§ **Input**:
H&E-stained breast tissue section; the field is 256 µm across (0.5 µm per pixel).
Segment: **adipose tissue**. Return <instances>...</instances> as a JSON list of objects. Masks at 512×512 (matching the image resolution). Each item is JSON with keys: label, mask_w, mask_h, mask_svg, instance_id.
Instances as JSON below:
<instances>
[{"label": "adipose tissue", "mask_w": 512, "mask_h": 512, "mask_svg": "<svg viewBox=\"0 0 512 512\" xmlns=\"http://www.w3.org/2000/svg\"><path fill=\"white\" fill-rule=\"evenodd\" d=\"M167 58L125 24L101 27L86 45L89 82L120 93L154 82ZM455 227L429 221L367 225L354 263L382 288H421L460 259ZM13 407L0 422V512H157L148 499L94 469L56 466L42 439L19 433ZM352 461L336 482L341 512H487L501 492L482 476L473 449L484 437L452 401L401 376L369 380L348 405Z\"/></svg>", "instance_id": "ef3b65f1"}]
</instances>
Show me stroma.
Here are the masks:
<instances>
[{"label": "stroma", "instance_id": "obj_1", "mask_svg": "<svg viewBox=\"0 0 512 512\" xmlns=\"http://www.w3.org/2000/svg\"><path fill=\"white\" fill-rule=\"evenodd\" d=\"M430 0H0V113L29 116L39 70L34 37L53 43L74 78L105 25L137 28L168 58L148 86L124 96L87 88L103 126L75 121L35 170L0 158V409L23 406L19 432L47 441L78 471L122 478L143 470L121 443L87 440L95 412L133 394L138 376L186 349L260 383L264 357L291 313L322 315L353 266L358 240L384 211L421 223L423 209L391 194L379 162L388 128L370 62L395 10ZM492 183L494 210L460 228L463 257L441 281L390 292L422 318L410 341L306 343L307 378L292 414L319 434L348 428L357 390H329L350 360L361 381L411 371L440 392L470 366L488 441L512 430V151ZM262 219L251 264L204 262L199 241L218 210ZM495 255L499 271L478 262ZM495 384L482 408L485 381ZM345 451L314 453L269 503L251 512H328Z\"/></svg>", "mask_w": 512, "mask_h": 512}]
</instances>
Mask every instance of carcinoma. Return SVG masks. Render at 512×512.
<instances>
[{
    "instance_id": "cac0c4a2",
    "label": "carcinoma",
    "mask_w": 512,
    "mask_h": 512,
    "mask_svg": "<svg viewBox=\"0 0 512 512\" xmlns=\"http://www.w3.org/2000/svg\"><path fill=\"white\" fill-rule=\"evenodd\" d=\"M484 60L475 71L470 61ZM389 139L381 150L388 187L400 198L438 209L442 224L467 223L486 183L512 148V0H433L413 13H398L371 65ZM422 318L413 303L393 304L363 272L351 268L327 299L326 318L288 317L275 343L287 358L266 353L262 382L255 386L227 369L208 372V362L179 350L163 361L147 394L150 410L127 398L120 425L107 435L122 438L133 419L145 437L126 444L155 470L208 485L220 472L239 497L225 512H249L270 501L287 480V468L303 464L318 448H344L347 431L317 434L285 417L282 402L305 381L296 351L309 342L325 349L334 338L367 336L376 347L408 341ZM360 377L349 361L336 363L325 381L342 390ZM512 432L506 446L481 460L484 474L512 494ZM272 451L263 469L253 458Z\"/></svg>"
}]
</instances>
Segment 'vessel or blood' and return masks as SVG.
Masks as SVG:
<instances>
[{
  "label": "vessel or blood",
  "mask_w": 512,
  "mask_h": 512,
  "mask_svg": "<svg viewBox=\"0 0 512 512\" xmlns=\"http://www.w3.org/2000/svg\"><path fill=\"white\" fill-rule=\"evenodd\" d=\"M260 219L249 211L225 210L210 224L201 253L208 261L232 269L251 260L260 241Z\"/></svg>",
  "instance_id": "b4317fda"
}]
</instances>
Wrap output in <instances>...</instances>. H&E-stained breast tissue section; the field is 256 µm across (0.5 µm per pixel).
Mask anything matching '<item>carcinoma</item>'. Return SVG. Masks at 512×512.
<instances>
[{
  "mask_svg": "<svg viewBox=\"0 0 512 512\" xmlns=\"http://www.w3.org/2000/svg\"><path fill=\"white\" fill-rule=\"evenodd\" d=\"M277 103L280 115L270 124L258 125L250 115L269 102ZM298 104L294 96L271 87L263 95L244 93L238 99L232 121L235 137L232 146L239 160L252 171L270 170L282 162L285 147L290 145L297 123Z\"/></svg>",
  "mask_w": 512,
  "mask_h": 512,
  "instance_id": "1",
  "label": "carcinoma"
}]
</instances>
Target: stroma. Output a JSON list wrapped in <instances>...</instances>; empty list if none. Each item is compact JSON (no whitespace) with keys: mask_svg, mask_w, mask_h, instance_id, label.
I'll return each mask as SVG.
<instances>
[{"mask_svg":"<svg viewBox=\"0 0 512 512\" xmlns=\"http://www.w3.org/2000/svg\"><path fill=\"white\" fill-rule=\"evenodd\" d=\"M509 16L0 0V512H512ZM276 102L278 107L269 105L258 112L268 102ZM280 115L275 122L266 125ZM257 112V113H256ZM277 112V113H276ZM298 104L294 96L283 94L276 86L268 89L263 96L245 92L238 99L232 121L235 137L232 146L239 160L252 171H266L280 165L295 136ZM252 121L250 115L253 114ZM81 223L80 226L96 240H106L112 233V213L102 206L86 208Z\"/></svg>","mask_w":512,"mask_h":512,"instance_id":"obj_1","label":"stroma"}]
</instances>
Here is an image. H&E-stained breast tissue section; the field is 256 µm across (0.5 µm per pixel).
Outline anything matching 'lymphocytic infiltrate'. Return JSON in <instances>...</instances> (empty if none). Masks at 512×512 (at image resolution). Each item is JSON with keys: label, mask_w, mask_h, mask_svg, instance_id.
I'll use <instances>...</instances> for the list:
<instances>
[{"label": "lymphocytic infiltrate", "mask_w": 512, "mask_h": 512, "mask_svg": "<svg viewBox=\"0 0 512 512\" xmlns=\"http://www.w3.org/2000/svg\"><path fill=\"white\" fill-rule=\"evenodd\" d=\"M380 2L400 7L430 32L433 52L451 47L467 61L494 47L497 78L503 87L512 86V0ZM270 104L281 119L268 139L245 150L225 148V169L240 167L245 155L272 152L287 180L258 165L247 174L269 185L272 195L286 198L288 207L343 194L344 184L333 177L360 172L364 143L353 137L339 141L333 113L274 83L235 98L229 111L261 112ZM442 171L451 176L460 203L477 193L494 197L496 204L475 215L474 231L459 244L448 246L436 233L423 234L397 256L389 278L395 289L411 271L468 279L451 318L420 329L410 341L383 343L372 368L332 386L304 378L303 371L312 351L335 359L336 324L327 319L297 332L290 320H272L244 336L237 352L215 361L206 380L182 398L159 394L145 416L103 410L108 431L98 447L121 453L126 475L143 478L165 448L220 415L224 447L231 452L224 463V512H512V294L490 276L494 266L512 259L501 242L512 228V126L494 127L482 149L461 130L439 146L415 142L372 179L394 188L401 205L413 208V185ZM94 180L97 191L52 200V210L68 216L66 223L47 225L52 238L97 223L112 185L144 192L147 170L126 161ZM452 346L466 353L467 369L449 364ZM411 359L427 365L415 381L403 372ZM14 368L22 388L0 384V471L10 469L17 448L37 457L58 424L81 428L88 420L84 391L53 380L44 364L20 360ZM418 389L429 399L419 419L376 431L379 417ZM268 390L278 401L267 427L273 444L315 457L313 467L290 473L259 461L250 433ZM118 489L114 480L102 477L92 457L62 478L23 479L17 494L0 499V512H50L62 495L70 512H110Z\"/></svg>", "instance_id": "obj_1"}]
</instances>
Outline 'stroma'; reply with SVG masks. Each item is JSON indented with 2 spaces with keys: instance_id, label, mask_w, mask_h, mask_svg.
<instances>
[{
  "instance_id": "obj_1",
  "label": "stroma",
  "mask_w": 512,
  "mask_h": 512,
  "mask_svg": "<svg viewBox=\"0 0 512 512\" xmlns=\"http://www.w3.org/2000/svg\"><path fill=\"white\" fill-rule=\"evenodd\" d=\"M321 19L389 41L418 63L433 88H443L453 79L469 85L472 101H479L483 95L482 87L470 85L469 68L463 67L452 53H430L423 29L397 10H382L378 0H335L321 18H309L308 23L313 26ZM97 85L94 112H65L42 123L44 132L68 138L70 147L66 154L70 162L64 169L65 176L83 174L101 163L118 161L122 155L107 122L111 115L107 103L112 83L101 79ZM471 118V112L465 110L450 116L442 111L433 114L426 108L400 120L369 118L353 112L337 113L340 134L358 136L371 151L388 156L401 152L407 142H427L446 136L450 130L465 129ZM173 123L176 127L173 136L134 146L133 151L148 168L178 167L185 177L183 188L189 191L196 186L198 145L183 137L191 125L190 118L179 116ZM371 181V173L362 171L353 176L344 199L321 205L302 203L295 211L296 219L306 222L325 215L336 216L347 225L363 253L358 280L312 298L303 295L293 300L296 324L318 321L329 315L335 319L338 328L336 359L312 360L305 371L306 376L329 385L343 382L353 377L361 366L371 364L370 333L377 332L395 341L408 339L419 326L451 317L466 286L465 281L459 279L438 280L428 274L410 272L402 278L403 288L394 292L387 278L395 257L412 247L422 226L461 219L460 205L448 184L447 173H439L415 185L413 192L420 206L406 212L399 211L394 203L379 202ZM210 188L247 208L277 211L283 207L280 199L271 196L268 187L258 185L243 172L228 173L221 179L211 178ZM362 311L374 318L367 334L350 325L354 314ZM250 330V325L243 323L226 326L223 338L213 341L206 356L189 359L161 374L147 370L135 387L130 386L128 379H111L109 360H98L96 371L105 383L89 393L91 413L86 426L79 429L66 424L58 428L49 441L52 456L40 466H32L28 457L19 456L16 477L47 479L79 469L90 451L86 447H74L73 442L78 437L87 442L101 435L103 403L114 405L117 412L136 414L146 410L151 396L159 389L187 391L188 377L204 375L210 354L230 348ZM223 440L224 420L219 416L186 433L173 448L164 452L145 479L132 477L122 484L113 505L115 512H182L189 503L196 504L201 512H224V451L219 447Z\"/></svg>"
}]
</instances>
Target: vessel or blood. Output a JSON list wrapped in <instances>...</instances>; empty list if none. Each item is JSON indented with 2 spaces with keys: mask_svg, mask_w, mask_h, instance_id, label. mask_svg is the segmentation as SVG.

§ **Short problem**: Find the word "field" in the data and show each line that holds it.

§ **Result**:
H&E-stained breast tissue section; the field is 256 µm across (0.5 µm per pixel).
Wrap output in <instances>...</instances>. H&E-stained breast tissue section; the field is 256 µm across (0.5 µm per pixel).
Here is an image. H&E-stained breast tissue section; the field is 256 µm across (0.5 µm per pixel).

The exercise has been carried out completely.